**Given information:**
----

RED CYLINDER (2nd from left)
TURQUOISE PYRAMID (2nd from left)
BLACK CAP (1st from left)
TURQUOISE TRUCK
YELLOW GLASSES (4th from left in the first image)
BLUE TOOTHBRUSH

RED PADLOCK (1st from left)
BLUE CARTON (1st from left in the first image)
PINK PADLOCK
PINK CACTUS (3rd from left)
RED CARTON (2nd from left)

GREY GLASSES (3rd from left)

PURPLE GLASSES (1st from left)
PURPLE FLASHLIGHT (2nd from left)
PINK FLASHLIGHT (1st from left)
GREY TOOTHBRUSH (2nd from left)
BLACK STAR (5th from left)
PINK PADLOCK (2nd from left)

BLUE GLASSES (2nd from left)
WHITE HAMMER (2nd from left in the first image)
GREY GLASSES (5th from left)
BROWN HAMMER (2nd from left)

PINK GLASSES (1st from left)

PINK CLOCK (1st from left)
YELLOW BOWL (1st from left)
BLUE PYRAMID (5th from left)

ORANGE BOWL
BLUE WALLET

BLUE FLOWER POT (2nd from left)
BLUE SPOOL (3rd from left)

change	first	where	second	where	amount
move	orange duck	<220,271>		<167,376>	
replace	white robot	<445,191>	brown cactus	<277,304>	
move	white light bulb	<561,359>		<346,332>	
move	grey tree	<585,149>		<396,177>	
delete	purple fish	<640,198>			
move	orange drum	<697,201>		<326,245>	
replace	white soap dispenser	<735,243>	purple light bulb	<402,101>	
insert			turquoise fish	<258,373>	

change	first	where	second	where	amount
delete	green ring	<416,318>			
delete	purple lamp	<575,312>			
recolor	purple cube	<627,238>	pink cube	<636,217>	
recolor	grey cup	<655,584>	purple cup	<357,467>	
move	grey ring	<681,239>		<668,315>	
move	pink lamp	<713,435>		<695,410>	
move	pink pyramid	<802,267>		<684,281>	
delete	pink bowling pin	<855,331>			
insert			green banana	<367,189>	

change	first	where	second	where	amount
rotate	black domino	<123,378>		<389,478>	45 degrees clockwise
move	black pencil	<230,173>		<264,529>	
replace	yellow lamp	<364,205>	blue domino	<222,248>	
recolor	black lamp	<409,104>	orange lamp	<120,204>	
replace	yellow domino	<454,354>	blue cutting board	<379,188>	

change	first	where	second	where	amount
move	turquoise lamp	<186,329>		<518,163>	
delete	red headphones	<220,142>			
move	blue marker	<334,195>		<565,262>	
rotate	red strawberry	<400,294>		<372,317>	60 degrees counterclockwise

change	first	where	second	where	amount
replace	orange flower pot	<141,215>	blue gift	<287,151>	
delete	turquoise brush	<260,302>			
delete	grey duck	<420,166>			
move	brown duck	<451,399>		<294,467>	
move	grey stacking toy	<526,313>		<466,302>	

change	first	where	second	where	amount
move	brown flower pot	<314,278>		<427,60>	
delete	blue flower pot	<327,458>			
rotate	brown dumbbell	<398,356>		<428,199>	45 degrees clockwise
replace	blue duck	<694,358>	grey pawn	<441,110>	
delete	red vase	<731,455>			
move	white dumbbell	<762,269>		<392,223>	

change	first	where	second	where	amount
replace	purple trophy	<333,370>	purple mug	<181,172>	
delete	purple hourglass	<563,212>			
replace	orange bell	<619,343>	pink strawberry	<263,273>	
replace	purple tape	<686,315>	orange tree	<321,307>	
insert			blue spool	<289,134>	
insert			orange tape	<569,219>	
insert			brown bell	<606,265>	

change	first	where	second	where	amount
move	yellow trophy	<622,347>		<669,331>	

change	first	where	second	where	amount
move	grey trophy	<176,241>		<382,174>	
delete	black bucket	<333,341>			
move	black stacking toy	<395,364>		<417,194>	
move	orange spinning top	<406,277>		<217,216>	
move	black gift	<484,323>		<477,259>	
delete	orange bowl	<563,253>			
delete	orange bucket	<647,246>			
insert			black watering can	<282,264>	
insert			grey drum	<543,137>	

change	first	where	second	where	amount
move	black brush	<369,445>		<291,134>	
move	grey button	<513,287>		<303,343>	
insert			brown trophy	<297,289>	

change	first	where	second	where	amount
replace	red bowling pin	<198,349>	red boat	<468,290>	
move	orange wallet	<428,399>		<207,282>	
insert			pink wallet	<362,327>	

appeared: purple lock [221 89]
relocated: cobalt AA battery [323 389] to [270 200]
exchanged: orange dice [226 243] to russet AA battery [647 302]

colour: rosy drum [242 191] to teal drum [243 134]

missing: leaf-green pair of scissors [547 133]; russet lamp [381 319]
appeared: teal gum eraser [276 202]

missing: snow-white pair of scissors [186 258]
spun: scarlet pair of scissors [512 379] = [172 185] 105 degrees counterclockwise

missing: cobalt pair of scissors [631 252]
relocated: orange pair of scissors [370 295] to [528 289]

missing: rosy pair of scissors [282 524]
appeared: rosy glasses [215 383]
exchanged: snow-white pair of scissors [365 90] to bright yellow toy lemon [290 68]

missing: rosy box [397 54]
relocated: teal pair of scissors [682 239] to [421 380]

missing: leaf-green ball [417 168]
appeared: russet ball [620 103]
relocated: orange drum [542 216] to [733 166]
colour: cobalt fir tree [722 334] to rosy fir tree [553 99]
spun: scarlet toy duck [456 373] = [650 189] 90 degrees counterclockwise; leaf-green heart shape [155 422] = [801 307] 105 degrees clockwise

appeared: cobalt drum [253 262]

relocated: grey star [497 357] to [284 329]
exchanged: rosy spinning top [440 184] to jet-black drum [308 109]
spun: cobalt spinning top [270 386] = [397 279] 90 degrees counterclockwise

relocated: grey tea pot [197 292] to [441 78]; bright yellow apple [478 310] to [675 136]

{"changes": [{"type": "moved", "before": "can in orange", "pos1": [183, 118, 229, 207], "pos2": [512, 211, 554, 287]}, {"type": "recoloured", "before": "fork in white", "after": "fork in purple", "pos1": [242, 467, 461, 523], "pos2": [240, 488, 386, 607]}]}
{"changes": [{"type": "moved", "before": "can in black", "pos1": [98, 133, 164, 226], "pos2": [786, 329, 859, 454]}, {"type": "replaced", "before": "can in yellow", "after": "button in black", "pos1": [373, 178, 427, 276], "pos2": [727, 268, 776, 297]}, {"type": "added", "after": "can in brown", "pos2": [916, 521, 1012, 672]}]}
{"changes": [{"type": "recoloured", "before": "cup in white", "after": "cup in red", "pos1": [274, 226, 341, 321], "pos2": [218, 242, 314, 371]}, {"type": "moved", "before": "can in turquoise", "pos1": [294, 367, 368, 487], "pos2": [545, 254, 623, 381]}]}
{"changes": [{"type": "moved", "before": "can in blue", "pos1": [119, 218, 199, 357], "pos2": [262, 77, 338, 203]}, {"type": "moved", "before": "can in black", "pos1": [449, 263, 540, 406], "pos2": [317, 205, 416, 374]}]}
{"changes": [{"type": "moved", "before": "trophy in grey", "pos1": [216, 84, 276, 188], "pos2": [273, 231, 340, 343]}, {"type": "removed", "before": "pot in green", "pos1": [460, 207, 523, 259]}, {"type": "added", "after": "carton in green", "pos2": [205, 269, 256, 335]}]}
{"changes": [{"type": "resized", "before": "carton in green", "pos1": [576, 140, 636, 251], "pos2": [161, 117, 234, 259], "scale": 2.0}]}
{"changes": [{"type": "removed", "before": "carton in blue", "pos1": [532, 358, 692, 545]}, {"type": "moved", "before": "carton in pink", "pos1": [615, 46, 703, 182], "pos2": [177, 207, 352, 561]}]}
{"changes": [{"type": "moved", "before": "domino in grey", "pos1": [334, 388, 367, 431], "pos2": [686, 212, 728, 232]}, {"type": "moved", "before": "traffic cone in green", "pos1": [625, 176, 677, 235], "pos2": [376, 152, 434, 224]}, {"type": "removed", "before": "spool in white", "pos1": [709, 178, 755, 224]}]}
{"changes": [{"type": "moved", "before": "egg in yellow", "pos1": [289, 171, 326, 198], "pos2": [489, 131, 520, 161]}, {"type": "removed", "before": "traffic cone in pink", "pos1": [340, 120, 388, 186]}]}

----

**Try it:** Copy exactly the stretch of data above from the line with "BLACK CAP (1st from left)" through the line with "YELLOW GLASSES (4th", and omit all other lines.

**Expected answer:**
BLACK CAP (1st from left)
TURQUOISE TRUCK
YELLOW GLASSES (4th from left in the first image)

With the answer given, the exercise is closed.